Problem to work on →
Look below for the line containing "red trapezoid: (324, 871)" and the line containing "orange cross: (20, 98)", then set down both and every line between them exactly, without pictures.

Dataset extract →
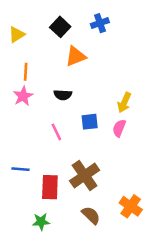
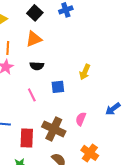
orange triangle: (76, 56) -> (34, 39), moved
pink semicircle: (119, 128) -> (81, 119), moved
brown cross: (85, 176) -> (54, 129), turned -30

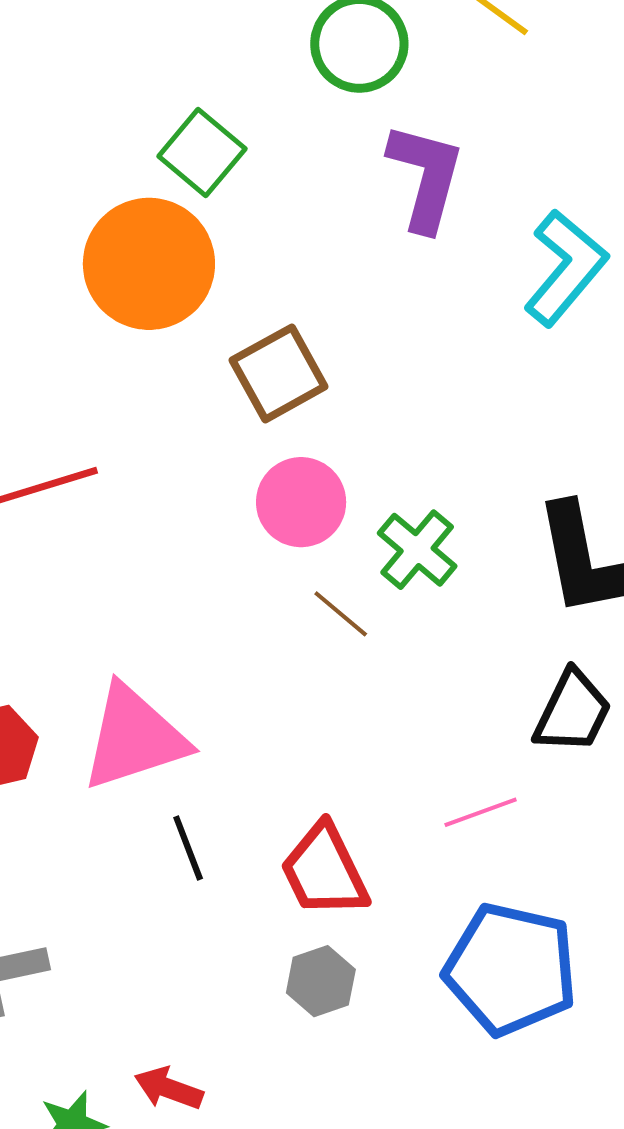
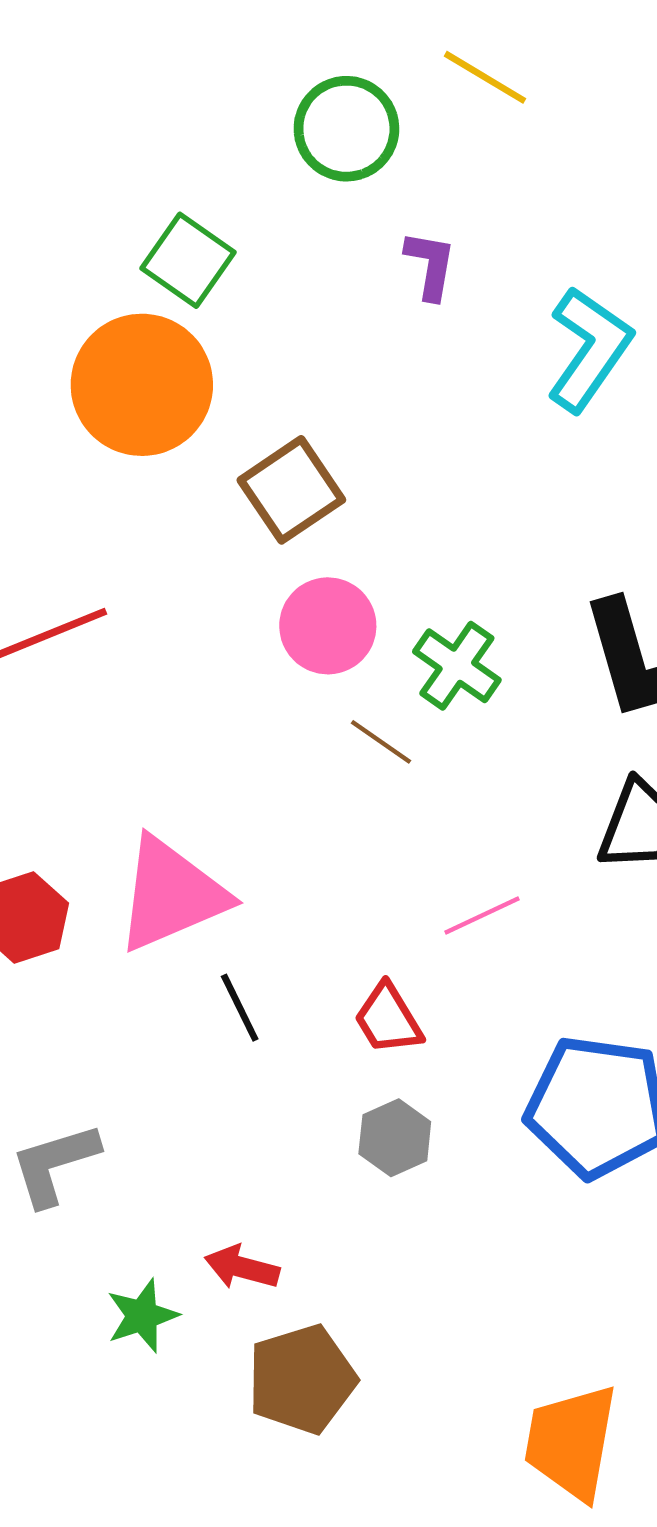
purple L-shape: (426, 177) -> (430, 265), size x0.6
pink line: (481, 812) -> (482, 915), moved
red trapezoid: (324, 871) -> (388, 1019), size x0.7

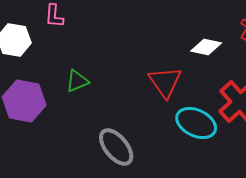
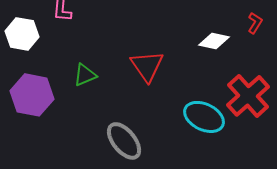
red triangle: (165, 82) -> (147, 66), moved

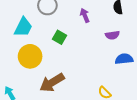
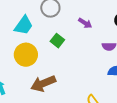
purple arrow: (85, 15) -> (85, 23), turned 136

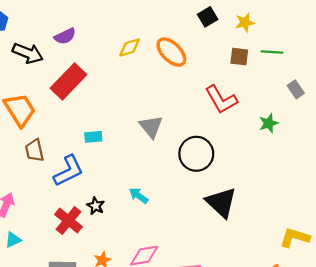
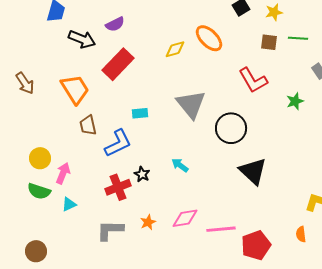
yellow diamond: (130, 47) -> (175, 49), moved
gray triangle: (151, 127) -> (191, 104), size x1.4
red cross: (68, 221) -> (118, 187), turned 30

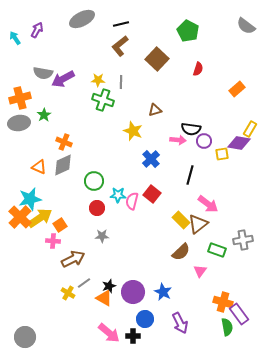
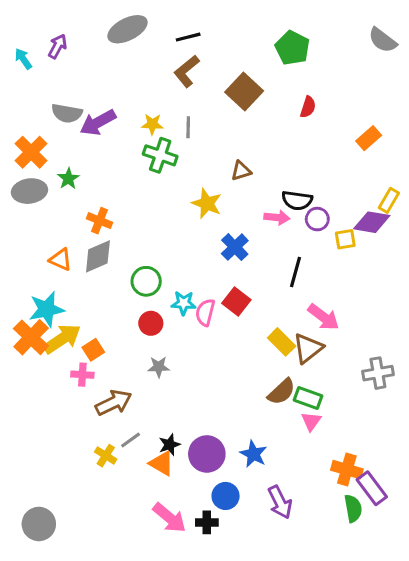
orange cross: (20, 98) -> (31, 152), turned -30
green rectangle: (217, 250) -> (308, 398), moved

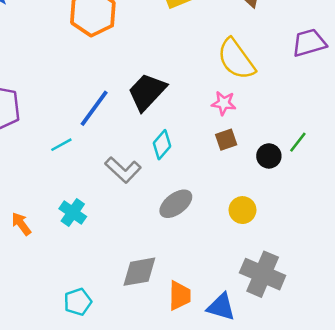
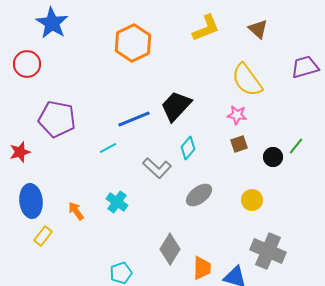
blue line: (94, 108) -> (134, 119), turned 32
gray diamond: (139, 272) -> (170, 249), turned -48

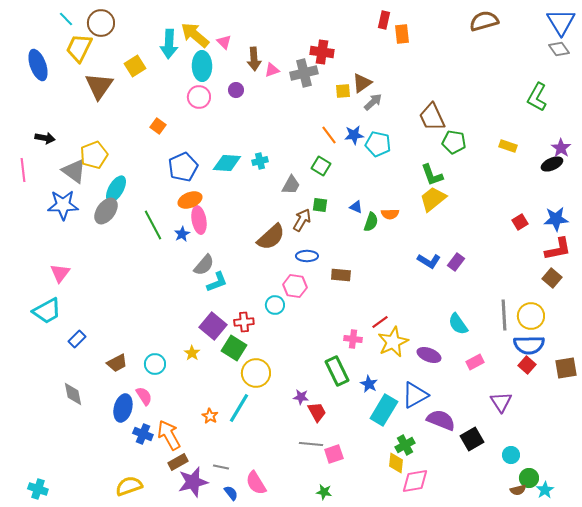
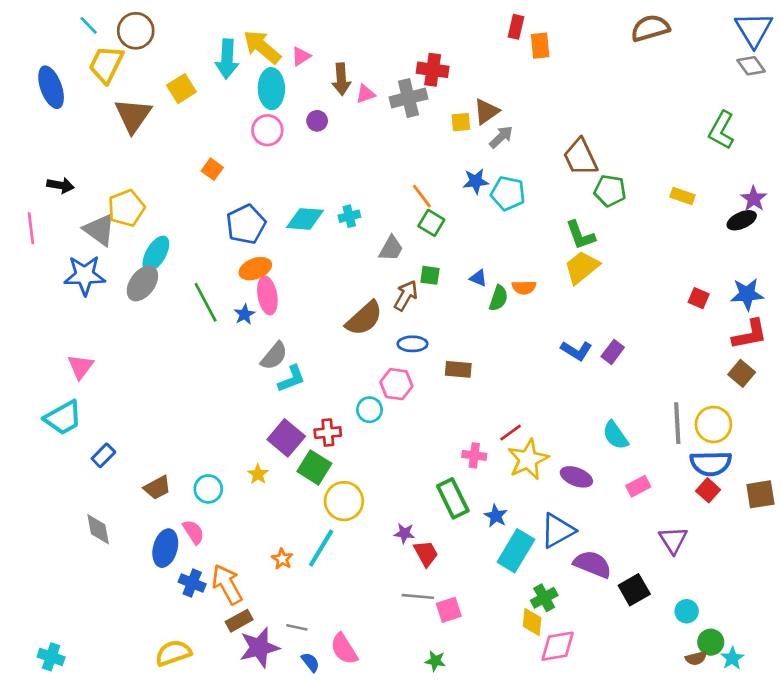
pink triangle: (224, 42) -> (301, 56), turned 42
orange line: (329, 135) -> (422, 196), moved
red square: (520, 222) -> (699, 298), turned -35

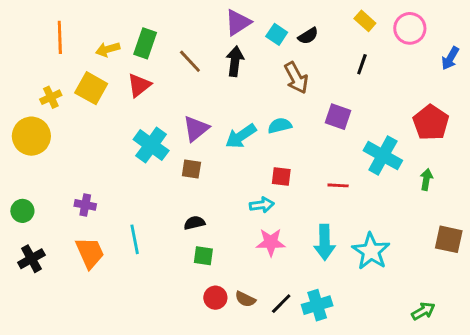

Problem solution →
red trapezoid: (324, 871) -> (388, 1019), size x0.7

red triangle: (165, 82) -> (147, 66), moved

purple arrow: (85, 15) -> (85, 23), turned 136

yellow diamond: (130, 47) -> (175, 49), moved
gray triangle: (151, 127) -> (191, 104), size x1.4
red cross: (68, 221) -> (118, 187), turned 30

orange cross: (20, 98) -> (31, 152), turned -30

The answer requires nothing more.